• **Goal of the exercise**
In the data below, find the line containing "red spoon: 6 -> 3", then set down that line and every later line up to and including the line containing "black teapot: 8 -> 5", exactly.

• **Data for this exercise**
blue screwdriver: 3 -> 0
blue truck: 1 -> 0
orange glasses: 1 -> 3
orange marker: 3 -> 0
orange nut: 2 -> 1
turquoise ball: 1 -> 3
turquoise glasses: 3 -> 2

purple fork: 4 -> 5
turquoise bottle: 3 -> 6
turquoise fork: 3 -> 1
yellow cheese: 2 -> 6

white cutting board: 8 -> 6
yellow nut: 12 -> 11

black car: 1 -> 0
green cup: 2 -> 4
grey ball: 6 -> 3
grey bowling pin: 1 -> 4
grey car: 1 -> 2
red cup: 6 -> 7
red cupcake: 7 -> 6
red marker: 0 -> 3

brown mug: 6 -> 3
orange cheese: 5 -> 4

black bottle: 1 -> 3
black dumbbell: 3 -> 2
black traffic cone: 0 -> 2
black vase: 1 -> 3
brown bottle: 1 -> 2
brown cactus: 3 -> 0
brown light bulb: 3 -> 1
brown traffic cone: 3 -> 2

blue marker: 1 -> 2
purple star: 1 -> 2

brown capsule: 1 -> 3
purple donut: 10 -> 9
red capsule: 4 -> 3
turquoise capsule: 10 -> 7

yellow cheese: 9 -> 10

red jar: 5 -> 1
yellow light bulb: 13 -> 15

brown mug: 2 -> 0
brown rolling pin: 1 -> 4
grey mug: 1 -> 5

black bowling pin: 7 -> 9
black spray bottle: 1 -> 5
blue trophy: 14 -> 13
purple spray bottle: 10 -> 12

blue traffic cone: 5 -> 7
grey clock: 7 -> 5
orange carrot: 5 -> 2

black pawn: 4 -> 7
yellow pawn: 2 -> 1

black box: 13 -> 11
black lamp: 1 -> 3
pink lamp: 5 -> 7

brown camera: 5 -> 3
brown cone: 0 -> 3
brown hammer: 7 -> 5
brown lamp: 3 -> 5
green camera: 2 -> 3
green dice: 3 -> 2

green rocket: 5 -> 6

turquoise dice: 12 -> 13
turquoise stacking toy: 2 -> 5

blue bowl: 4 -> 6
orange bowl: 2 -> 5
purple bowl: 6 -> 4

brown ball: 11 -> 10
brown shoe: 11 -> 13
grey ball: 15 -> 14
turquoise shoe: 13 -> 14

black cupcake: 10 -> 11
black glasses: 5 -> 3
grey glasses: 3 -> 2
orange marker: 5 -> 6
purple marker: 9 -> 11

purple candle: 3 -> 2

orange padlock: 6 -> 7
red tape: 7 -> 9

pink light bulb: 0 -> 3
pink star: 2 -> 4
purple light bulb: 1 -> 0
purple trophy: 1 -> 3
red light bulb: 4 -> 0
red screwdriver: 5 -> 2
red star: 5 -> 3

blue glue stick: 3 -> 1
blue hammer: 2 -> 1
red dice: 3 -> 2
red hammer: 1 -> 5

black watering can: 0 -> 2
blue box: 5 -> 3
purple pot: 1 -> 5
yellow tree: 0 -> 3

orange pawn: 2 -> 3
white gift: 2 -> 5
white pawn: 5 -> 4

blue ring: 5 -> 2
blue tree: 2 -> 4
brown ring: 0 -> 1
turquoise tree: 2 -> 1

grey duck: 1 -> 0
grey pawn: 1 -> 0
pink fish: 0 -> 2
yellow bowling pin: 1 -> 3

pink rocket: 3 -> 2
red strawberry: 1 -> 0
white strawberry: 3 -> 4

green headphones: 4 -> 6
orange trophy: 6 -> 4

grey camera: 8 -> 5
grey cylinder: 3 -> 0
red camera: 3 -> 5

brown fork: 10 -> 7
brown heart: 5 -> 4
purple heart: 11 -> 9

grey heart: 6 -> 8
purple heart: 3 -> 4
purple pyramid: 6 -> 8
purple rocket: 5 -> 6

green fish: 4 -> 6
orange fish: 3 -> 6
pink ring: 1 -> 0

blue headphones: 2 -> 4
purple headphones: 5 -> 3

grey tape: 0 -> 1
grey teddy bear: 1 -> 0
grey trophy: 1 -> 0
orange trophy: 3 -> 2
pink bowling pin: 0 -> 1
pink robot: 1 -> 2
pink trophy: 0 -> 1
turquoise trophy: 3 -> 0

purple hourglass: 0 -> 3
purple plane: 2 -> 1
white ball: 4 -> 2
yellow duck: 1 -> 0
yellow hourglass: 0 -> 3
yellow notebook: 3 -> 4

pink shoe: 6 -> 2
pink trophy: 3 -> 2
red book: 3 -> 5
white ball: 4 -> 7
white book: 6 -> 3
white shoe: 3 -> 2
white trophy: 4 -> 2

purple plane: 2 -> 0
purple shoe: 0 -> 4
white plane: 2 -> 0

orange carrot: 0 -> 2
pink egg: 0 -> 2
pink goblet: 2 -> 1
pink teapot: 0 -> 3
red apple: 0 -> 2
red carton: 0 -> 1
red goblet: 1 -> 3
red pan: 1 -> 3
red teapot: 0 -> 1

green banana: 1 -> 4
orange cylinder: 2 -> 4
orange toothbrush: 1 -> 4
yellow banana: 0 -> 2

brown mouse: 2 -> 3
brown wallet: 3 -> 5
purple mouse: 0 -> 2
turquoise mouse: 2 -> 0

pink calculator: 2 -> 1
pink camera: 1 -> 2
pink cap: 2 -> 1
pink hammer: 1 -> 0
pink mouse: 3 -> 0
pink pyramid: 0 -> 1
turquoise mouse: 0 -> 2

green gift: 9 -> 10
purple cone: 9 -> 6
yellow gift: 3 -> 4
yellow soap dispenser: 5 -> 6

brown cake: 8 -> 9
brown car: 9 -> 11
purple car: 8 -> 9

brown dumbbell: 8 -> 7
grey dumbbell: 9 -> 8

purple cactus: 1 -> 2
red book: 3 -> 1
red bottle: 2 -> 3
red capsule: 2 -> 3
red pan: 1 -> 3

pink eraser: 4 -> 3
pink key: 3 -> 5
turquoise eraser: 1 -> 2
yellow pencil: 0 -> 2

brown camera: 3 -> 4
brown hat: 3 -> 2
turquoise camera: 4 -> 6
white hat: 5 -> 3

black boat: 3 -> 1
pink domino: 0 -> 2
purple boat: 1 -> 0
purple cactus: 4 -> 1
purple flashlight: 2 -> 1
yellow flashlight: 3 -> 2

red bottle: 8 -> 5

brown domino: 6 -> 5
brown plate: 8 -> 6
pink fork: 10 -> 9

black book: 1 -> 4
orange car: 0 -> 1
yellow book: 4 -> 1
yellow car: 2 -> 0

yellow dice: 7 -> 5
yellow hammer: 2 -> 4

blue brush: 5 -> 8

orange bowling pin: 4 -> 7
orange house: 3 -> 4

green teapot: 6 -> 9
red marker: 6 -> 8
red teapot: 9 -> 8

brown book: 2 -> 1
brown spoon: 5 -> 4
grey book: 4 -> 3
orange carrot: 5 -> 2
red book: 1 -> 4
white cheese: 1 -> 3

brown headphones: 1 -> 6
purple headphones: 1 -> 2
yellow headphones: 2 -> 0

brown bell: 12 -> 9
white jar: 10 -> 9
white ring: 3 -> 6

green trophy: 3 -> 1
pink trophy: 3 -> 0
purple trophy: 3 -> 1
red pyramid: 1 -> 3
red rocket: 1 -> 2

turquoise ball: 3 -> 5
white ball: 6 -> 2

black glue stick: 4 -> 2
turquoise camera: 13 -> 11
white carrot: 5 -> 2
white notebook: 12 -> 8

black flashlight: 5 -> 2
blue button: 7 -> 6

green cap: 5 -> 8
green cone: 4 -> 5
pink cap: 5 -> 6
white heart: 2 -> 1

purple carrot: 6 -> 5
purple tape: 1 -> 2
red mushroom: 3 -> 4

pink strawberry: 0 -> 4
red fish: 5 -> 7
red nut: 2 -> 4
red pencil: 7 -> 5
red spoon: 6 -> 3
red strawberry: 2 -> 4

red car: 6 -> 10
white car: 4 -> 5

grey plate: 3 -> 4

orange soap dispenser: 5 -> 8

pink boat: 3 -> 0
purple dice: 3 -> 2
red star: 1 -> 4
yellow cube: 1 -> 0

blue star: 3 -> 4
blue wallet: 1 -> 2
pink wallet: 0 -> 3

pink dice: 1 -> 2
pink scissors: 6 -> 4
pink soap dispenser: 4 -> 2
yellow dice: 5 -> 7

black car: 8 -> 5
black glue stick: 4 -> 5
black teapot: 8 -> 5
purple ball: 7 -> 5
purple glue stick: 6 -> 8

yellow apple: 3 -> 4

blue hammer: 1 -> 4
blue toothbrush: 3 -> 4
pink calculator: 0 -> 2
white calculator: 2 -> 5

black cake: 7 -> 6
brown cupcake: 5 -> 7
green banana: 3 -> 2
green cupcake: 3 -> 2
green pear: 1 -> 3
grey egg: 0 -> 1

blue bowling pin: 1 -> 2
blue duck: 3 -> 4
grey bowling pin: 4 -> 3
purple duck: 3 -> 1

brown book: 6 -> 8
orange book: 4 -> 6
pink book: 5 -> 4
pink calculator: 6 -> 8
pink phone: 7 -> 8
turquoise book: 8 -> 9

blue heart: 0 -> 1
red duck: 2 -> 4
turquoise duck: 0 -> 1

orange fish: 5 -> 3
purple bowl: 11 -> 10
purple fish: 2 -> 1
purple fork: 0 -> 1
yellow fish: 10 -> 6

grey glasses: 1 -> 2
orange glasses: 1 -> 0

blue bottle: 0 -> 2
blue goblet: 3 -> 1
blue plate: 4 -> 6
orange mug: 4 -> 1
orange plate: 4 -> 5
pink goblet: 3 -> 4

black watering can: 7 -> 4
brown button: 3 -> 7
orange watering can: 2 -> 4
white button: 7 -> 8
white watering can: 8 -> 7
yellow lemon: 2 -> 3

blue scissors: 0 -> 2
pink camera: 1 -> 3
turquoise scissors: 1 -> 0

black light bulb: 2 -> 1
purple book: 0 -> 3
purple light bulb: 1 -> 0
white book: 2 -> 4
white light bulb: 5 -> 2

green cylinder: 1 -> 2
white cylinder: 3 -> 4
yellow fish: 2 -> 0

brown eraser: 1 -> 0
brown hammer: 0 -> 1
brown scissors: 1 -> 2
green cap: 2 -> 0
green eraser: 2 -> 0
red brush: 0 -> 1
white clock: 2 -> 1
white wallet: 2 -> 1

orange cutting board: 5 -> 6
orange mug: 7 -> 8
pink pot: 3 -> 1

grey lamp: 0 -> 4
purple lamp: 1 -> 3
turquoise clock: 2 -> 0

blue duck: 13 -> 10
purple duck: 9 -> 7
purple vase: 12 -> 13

• **Response box**
red spoon: 6 -> 3
red strawberry: 2 -> 4

red car: 6 -> 10
white car: 4 -> 5

grey plate: 3 -> 4

orange soap dispenser: 5 -> 8

pink boat: 3 -> 0
purple dice: 3 -> 2
red star: 1 -> 4
yellow cube: 1 -> 0

blue star: 3 -> 4
blue wallet: 1 -> 2
pink wallet: 0 -> 3

pink dice: 1 -> 2
pink scissors: 6 -> 4
pink soap dispenser: 4 -> 2
yellow dice: 5 -> 7

black car: 8 -> 5
black glue stick: 4 -> 5
black teapot: 8 -> 5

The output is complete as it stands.